- [Exercise]
All lines in the material containing the word "white" need to be copied.
* * *
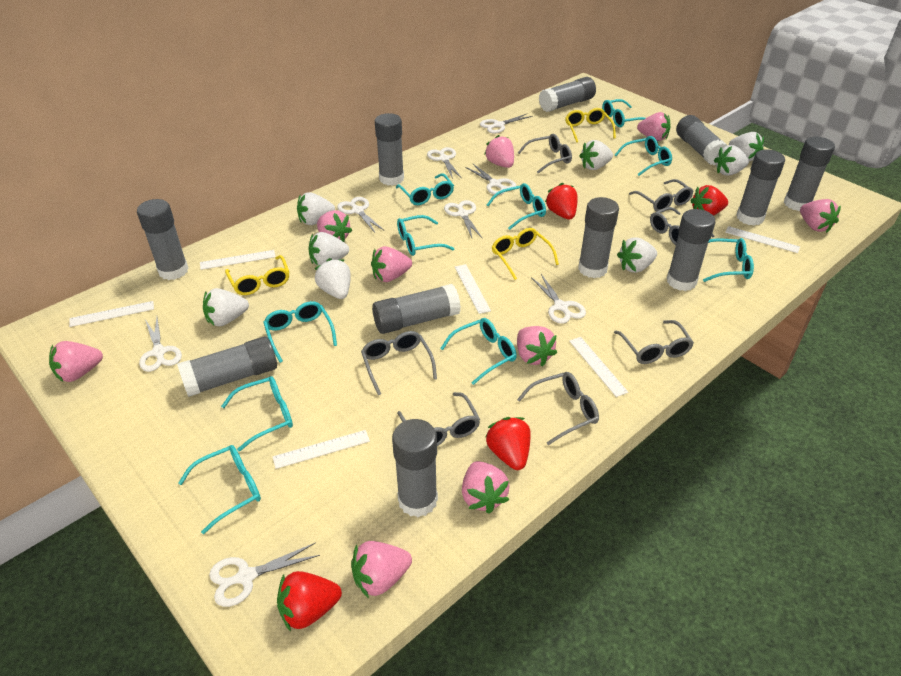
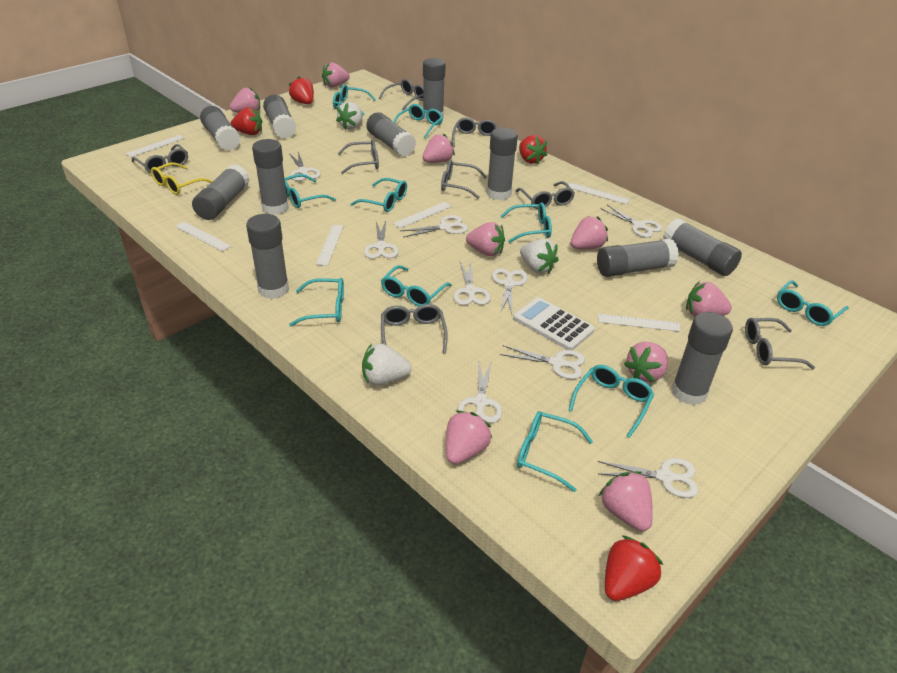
grey glasses: 7 -> 8
white calculator: 0 -> 1
white scissors: 8 -> 9
white strawberry: 8 -> 3
yellow glasses: 3 -> 1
* * *
- [Output]
white calculator: 0 -> 1
white scissors: 8 -> 9
white strawberry: 8 -> 3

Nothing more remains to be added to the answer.